Work item: Could each record be written out again exactly as it stands?

Stored data entries
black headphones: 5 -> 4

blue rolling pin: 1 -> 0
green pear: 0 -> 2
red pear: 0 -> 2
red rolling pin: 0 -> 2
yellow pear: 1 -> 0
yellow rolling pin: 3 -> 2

Solution for this exercise:
black headphones: 5 -> 4

blue rolling pin: 1 -> 0
green pear: 0 -> 2
red pear: 0 -> 2
red rolling pin: 0 -> 2
yellow pear: 1 -> 0
yellow rolling pin: 3 -> 2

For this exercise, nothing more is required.